__TASK STATEMENT__: Among the records, find the lines that hold the string "cyan" and return them.

Source records:
============================================================

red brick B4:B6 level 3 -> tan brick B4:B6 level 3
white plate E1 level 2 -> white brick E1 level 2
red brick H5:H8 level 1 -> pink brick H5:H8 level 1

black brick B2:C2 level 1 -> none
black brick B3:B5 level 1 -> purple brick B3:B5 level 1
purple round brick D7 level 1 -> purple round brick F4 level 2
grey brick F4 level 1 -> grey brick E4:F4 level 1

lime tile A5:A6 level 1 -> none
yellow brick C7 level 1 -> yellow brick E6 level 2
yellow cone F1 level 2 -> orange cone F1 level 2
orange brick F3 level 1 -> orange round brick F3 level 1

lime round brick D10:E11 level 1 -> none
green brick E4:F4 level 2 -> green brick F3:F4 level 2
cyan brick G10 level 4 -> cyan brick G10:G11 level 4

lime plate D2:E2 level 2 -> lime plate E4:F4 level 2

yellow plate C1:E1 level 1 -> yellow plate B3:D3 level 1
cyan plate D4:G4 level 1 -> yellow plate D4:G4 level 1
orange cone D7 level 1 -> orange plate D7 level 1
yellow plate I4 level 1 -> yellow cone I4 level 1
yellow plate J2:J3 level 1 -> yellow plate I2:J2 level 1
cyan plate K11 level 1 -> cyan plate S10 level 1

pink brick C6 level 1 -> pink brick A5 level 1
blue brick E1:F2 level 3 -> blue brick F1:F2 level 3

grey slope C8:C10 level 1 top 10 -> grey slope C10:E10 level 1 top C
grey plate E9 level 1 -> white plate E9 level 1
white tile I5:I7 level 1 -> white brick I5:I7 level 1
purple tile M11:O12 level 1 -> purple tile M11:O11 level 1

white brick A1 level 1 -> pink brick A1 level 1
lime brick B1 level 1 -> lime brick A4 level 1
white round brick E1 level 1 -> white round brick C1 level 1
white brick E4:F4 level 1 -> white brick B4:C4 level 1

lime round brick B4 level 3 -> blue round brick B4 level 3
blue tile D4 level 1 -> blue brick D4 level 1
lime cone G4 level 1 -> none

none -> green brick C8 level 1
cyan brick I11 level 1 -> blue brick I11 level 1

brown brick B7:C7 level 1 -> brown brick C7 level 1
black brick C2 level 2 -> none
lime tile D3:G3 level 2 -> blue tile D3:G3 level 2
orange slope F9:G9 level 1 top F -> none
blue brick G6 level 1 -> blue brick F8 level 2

============================================================

__SOLUTION TO THIS PROBLEM__:
cyan brick G10 level 4 -> cyan brick G10:G11 level 4
cyan plate D4:G4 level 1 -> yellow plate D4:G4 level 1
cyan plate K11 level 1 -> cyan plate S10 level 1
cyan brick I11 level 1 -> blue brick I11 level 1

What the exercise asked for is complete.